## [Instructions for the task]
Begin at the top of the following data. Copy each line exactly until you have copied the line containing "R2: 1.1k (CMP, VA) -> 1.5k (CMP, VA)".

## [Data excerpts]
——————

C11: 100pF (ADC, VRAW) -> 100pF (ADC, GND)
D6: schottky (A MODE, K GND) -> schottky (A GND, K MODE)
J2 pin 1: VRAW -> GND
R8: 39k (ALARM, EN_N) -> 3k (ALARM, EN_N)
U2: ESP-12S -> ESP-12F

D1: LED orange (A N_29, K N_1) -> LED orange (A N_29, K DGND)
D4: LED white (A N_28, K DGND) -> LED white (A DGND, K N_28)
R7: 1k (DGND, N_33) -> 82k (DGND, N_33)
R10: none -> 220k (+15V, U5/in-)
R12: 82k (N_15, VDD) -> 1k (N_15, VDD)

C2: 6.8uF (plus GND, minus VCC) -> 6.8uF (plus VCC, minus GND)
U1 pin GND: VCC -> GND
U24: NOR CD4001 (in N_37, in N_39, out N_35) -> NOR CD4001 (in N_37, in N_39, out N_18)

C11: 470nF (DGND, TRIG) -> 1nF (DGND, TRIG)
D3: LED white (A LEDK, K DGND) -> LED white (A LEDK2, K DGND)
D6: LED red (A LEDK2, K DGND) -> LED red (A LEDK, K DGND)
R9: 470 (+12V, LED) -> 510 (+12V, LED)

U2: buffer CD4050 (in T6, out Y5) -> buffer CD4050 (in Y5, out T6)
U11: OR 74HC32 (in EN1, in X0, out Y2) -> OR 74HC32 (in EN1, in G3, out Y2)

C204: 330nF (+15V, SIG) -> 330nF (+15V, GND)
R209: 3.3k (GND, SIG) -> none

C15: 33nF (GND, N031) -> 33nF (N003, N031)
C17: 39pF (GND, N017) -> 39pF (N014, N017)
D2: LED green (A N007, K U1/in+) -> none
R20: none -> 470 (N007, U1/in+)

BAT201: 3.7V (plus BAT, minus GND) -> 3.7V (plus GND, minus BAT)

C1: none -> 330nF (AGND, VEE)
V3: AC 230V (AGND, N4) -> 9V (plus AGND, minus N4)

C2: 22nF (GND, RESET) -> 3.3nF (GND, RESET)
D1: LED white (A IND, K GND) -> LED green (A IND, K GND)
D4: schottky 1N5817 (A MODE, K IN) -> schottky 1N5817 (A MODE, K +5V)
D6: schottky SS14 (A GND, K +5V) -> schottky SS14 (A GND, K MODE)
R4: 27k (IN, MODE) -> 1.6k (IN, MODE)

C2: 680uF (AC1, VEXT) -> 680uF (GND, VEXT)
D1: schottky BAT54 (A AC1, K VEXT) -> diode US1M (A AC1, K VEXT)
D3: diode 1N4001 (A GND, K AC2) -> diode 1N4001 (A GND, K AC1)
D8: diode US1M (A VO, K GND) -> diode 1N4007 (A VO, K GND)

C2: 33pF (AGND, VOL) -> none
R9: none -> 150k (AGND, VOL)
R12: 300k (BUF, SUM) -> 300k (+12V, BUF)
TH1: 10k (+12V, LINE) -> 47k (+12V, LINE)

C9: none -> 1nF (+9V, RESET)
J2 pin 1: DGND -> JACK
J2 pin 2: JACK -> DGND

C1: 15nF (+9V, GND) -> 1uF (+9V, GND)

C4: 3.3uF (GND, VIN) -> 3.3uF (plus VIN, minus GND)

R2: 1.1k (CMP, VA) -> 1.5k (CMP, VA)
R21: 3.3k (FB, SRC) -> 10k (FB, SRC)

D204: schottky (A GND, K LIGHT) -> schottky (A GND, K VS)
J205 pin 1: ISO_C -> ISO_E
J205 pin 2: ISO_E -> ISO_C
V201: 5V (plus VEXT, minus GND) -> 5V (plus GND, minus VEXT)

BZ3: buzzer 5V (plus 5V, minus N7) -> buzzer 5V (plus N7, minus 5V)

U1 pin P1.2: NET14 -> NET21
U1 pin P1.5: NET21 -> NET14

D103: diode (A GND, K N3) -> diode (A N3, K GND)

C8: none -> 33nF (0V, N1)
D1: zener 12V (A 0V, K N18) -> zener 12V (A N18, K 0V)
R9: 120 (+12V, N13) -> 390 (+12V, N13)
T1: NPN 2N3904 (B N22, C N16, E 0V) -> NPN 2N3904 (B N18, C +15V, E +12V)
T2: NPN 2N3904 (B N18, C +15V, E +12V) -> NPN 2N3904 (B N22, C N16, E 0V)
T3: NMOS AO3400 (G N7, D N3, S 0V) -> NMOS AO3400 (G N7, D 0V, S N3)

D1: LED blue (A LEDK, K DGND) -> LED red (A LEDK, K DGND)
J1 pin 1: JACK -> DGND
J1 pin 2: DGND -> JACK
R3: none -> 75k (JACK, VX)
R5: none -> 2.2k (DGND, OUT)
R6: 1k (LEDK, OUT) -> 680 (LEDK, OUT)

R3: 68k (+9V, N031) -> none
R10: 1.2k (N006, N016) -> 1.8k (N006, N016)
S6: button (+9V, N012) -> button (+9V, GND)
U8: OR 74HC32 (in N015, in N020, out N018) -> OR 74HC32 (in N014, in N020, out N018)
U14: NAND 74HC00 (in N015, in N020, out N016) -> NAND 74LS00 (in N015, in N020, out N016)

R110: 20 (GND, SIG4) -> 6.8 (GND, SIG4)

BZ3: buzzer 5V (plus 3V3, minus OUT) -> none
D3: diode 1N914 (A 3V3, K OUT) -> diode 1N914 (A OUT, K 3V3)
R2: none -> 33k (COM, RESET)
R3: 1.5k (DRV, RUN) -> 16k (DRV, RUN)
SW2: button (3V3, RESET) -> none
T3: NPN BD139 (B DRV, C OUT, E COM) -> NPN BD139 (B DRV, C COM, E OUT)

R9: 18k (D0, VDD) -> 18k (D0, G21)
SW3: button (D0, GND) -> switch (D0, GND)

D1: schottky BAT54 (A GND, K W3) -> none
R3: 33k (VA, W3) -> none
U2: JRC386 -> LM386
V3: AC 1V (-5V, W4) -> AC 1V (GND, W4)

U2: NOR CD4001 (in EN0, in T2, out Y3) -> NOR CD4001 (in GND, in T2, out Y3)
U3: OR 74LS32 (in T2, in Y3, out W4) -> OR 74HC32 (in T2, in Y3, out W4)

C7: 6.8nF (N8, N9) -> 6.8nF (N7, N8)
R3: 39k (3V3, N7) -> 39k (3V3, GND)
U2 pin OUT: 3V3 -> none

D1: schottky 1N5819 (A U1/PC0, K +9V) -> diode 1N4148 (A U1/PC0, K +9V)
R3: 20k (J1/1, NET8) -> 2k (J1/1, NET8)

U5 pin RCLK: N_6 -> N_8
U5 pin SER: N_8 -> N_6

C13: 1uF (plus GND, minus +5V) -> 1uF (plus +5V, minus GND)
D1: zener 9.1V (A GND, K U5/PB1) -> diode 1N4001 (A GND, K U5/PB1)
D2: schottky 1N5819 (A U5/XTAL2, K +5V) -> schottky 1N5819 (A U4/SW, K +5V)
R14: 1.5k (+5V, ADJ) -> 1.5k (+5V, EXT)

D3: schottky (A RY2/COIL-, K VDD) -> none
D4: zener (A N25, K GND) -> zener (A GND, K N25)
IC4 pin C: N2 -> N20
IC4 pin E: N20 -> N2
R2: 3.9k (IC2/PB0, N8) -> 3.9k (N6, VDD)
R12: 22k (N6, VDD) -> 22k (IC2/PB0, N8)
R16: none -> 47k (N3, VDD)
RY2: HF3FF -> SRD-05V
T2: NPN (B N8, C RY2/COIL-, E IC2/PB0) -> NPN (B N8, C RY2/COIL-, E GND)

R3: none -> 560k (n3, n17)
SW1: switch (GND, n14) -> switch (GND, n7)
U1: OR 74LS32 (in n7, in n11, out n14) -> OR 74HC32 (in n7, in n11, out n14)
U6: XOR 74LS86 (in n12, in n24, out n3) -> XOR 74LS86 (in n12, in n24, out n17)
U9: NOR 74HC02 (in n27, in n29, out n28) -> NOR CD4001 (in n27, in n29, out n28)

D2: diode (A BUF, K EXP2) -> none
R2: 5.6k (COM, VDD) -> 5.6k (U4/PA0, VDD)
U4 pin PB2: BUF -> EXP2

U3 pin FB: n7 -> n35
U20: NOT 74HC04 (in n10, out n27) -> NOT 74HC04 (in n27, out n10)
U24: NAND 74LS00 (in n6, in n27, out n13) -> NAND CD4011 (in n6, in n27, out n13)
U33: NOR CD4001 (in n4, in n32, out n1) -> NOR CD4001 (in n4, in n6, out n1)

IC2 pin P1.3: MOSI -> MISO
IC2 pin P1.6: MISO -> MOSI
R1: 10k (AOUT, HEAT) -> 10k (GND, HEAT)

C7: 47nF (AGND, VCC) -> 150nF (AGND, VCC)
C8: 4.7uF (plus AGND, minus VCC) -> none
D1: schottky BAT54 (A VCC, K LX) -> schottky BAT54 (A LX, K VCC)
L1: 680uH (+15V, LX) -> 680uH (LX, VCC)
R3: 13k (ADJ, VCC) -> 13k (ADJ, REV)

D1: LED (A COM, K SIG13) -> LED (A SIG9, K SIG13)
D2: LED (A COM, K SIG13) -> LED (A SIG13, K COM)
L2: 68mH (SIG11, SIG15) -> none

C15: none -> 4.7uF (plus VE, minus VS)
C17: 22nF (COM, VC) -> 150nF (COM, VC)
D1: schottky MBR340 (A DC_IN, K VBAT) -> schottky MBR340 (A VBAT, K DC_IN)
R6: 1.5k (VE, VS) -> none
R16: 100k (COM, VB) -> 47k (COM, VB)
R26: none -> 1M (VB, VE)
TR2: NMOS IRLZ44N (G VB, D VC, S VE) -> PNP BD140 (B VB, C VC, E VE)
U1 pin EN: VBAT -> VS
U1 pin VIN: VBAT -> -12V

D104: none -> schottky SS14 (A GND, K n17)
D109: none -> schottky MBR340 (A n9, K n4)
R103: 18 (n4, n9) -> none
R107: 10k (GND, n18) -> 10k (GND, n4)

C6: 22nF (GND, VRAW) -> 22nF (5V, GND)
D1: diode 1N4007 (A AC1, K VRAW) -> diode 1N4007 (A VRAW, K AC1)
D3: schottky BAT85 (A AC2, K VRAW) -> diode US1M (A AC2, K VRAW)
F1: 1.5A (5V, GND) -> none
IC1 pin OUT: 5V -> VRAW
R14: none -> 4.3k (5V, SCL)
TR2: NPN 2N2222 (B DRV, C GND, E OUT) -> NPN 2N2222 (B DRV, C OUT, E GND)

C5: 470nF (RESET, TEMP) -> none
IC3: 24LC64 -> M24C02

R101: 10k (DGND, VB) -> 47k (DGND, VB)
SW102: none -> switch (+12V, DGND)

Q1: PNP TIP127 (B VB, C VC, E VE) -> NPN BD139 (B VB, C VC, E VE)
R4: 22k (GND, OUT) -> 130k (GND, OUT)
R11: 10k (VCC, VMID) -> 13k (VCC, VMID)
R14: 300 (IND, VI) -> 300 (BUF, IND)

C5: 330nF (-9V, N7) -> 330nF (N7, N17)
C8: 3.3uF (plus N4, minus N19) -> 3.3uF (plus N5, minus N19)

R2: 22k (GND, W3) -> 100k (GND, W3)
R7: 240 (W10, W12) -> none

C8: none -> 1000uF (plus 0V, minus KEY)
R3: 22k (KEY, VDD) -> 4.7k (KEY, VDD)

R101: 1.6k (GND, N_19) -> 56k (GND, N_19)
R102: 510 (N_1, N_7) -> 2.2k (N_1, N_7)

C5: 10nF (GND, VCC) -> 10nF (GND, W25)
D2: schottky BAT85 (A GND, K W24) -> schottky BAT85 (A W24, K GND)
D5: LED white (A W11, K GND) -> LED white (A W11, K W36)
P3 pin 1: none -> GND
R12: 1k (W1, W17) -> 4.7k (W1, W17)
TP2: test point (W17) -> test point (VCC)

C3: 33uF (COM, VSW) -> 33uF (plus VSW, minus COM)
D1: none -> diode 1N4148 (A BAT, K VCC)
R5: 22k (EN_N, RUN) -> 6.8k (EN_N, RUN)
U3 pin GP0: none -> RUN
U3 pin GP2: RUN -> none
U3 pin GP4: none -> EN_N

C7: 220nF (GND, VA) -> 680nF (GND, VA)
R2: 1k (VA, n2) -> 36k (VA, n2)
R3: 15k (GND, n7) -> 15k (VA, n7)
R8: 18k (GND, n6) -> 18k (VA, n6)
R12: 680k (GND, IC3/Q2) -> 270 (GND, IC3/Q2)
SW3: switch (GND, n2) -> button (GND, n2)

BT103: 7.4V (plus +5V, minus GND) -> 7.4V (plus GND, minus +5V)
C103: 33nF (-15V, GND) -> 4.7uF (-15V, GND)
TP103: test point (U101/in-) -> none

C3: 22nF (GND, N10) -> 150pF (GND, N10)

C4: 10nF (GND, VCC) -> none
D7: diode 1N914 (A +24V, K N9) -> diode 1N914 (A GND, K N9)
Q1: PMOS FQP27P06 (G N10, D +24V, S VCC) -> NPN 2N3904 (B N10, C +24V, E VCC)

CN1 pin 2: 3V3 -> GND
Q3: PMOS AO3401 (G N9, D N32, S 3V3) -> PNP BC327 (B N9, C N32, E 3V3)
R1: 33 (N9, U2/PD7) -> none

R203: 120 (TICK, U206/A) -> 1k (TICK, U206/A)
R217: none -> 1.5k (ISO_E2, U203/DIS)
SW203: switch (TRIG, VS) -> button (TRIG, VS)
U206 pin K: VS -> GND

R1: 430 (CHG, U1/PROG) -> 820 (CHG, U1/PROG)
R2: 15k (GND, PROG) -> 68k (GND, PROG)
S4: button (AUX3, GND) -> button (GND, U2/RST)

——————

## [Output of the exercise]
C11: 100pF (ADC, VRAW) -> 100pF (ADC, GND)
D6: schottky (A MODE, K GND) -> schottky (A GND, K MODE)
J2 pin 1: VRAW -> GND
R8: 39k (ALARM, EN_N) -> 3k (ALARM, EN_N)
U2: ESP-12S -> ESP-12F

D1: LED orange (A N_29, K N_1) -> LED orange (A N_29, K DGND)
D4: LED white (A N_28, K DGND) -> LED white (A DGND, K N_28)
R7: 1k (DGND, N_33) -> 82k (DGND, N_33)
R10: none -> 220k (+15V, U5/in-)
R12: 82k (N_15, VDD) -> 1k (N_15, VDD)

C2: 6.8uF (plus GND, minus VCC) -> 6.8uF (plus VCC, minus GND)
U1 pin GND: VCC -> GND
U24: NOR CD4001 (in N_37, in N_39, out N_35) -> NOR CD4001 (in N_37, in N_39, out N_18)

C11: 470nF (DGND, TRIG) -> 1nF (DGND, TRIG)
D3: LED white (A LEDK, K DGND) -> LED white (A LEDK2, K DGND)
D6: LED red (A LEDK2, K DGND) -> LED red (A LEDK, K DGND)
R9: 470 (+12V, LED) -> 510 (+12V, LED)

U2: buffer CD4050 (in T6, out Y5) -> buffer CD4050 (in Y5, out T6)
U11: OR 74HC32 (in EN1, in X0, out Y2) -> OR 74HC32 (in EN1, in G3, out Y2)

C204: 330nF (+15V, SIG) -> 330nF (+15V, GND)
R209: 3.3k (GND, SIG) -> none

C15: 33nF (GND, N031) -> 33nF (N003, N031)
C17: 39pF (GND, N017) -> 39pF (N014, N017)
D2: LED green (A N007, K U1/in+) -> none
R20: none -> 470 (N007, U1/in+)

BAT201: 3.7V (plus BAT, minus GND) -> 3.7V (plus GND, minus BAT)

C1: none -> 330nF (AGND, VEE)
V3: AC 230V (AGND, N4) -> 9V (plus AGND, minus N4)

C2: 22nF (GND, RESET) -> 3.3nF (GND, RESET)
D1: LED white (A IND, K GND) -> LED green (A IND, K GND)
D4: schottky 1N5817 (A MODE, K IN) -> schottky 1N5817 (A MODE, K +5V)
D6: schottky SS14 (A GND, K +5V) -> schottky SS14 (A GND, K MODE)
R4: 27k (IN, MODE) -> 1.6k (IN, MODE)

C2: 680uF (AC1, VEXT) -> 680uF (GND, VEXT)
D1: schottky BAT54 (A AC1, K VEXT) -> diode US1M (A AC1, K VEXT)
D3: diode 1N4001 (A GND, K AC2) -> diode 1N4001 (A GND, K AC1)
D8: diode US1M (A VO, K GND) -> diode 1N4007 (A VO, K GND)

C2: 33pF (AGND, VOL) -> none
R9: none -> 150k (AGND, VOL)
R12: 300k (BUF, SUM) -> 300k (+12V, BUF)
TH1: 10k (+12V, LINE) -> 47k (+12V, LINE)

C9: none -> 1nF (+9V, RESET)
J2 pin 1: DGND -> JACK
J2 pin 2: JACK -> DGND

C1: 15nF (+9V, GND) -> 1uF (+9V, GND)

C4: 3.3uF (GND, VIN) -> 3.3uF (plus VIN, minus GND)

R2: 1.1k (CMP, VA) -> 1.5k (CMP, VA)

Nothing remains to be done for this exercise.